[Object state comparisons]
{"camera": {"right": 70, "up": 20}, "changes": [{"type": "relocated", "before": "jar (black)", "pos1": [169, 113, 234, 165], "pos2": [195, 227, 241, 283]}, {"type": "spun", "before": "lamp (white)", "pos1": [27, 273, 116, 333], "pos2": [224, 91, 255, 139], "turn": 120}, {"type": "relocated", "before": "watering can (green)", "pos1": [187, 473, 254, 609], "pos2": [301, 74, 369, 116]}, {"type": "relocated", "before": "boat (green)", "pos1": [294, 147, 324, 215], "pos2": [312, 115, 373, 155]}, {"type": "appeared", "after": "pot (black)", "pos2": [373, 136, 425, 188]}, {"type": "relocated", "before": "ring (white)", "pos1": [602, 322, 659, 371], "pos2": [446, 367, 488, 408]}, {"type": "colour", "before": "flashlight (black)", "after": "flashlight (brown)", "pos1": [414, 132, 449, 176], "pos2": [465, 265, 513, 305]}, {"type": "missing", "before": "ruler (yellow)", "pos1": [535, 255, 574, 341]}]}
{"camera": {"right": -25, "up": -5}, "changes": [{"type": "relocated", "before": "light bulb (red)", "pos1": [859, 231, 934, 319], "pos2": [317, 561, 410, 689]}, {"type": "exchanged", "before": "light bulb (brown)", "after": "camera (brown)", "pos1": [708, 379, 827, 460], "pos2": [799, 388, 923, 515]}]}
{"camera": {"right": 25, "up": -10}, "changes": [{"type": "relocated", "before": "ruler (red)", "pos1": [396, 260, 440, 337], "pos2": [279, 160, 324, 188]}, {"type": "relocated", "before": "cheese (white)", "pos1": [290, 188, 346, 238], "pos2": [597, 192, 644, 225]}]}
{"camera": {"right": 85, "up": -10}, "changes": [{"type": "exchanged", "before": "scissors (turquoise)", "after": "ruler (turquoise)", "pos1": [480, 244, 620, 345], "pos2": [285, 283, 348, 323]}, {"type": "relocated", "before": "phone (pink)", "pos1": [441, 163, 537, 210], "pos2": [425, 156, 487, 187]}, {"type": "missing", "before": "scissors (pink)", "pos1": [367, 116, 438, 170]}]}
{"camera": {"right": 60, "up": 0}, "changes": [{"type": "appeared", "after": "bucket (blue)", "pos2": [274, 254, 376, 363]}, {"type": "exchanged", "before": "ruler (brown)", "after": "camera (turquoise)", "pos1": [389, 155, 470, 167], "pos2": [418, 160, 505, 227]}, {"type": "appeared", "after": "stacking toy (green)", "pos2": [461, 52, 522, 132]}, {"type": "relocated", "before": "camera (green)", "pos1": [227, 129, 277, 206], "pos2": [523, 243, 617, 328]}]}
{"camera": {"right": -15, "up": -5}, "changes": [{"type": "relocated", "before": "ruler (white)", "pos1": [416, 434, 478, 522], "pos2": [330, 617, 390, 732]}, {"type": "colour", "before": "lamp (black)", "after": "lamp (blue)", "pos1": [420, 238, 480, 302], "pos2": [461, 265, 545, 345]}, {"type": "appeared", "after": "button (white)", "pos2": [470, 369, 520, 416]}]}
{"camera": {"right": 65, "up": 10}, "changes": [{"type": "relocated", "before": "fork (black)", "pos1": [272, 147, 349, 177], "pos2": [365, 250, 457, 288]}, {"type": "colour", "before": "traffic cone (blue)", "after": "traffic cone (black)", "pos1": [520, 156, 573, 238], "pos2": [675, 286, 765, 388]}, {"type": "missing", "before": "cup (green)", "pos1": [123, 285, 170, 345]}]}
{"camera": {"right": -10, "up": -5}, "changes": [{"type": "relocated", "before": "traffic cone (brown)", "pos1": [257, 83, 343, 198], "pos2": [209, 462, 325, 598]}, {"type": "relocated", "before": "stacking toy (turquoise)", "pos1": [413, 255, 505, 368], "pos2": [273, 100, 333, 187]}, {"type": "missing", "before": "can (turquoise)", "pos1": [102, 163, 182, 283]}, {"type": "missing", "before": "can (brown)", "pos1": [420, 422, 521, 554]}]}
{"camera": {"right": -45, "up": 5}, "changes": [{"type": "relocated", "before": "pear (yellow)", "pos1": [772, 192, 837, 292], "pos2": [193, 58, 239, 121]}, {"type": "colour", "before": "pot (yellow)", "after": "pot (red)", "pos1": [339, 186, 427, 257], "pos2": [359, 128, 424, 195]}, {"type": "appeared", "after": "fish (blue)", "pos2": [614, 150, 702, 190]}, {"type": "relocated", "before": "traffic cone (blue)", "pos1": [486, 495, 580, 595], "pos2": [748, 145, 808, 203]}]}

--- WHAT TO WORK ON ---
The full data, repeated exactly, is the only acceptable output.

--- ANSWER FOR THE TASK ---
{"camera": {"right": 70, "up": 20}, "changes": [{"type": "relocated", "before": "jar (black)", "pos1": [169, 113, 234, 165], "pos2": [195, 227, 241, 283]}, {"type": "spun", "before": "lamp (white)", "pos1": [27, 273, 116, 333], "pos2": [224, 91, 255, 139], "turn": 120}, {"type": "relocated", "before": "watering can (green)", "pos1": [187, 473, 254, 609], "pos2": [301, 74, 369, 116]}, {"type": "relocated", "before": "boat (green)", "pos1": [294, 147, 324, 215], "pos2": [312, 115, 373, 155]}, {"type": "appeared", "after": "pot (black)", "pos2": [373, 136, 425, 188]}, {"type": "relocated", "before": "ring (white)", "pos1": [602, 322, 659, 371], "pos2": [446, 367, 488, 408]}, {"type": "colour", "before": "flashlight (black)", "after": "flashlight (brown)", "pos1": [414, 132, 449, 176], "pos2": [465, 265, 513, 305]}, {"type": "missing", "before": "ruler (yellow)", "pos1": [535, 255, 574, 341]}]}
{"camera": {"right": -25, "up": -5}, "changes": [{"type": "relocated", "before": "light bulb (red)", "pos1": [859, 231, 934, 319], "pos2": [317, 561, 410, 689]}, {"type": "exchanged", "before": "light bulb (brown)", "after": "camera (brown)", "pos1": [708, 379, 827, 460], "pos2": [799, 388, 923, 515]}]}
{"camera": {"right": 25, "up": -10}, "changes": [{"type": "relocated", "before": "ruler (red)", "pos1": [396, 260, 440, 337], "pos2": [279, 160, 324, 188]}, {"type": "relocated", "before": "cheese (white)", "pos1": [290, 188, 346, 238], "pos2": [597, 192, 644, 225]}]}
{"camera": {"right": 85, "up": -10}, "changes": [{"type": "exchanged", "before": "scissors (turquoise)", "after": "ruler (turquoise)", "pos1": [480, 244, 620, 345], "pos2": [285, 283, 348, 323]}, {"type": "relocated", "before": "phone (pink)", "pos1": [441, 163, 537, 210], "pos2": [425, 156, 487, 187]}, {"type": "missing", "before": "scissors (pink)", "pos1": [367, 116, 438, 170]}]}
{"camera": {"right": 60, "up": 0}, "changes": [{"type": "appeared", "after": "bucket (blue)", "pos2": [274, 254, 376, 363]}, {"type": "exchanged", "before": "ruler (brown)", "after": "camera (turquoise)", "pos1": [389, 155, 470, 167], "pos2": [418, 160, 505, 227]}, {"type": "appeared", "after": "stacking toy (green)", "pos2": [461, 52, 522, 132]}, {"type": "relocated", "before": "camera (green)", "pos1": [227, 129, 277, 206], "pos2": [523, 243, 617, 328]}]}
{"camera": {"right": -15, "up": -5}, "changes": [{"type": "relocated", "before": "ruler (white)", "pos1": [416, 434, 478, 522], "pos2": [330, 617, 390, 732]}, {"type": "colour", "before": "lamp (black)", "after": "lamp (blue)", "pos1": [420, 238, 480, 302], "pos2": [461, 265, 545, 345]}, {"type": "appeared", "after": "button (white)", "pos2": [470, 369, 520, 416]}]}
{"camera": {"right": 65, "up": 10}, "changes": [{"type": "relocated", "before": "fork (black)", "pos1": [272, 147, 349, 177], "pos2": [365, 250, 457, 288]}, {"type": "colour", "before": "traffic cone (blue)", "after": "traffic cone (black)", "pos1": [520, 156, 573, 238], "pos2": [675, 286, 765, 388]}, {"type": "missing", "before": "cup (green)", "pos1": [123, 285, 170, 345]}]}
{"camera": {"right": -10, "up": -5}, "changes": [{"type": "relocated", "before": "traffic cone (brown)", "pos1": [257, 83, 343, 198], "pos2": [209, 462, 325, 598]}, {"type": "relocated", "before": "stacking toy (turquoise)", "pos1": [413, 255, 505, 368], "pos2": [273, 100, 333, 187]}, {"type": "missing", "before": "can (turquoise)", "pos1": [102, 163, 182, 283]}, {"type": "missing", "before": "can (brown)", "pos1": [420, 422, 521, 554]}]}
{"camera": {"right": -45, "up": 5}, "changes": [{"type": "relocated", "before": "pear (yellow)", "pos1": [772, 192, 837, 292], "pos2": [193, 58, 239, 121]}, {"type": "colour", "before": "pot (yellow)", "after": "pot (red)", "pos1": [339, 186, 427, 257], "pos2": [359, 128, 424, 195]}, {"type": "appeared", "after": "fish (blue)", "pos2": [614, 150, 702, 190]}, {"type": "relocated", "before": "traffic cone (blue)", "pos1": [486, 495, 580, 595], "pos2": [748, 145, 808, 203]}]}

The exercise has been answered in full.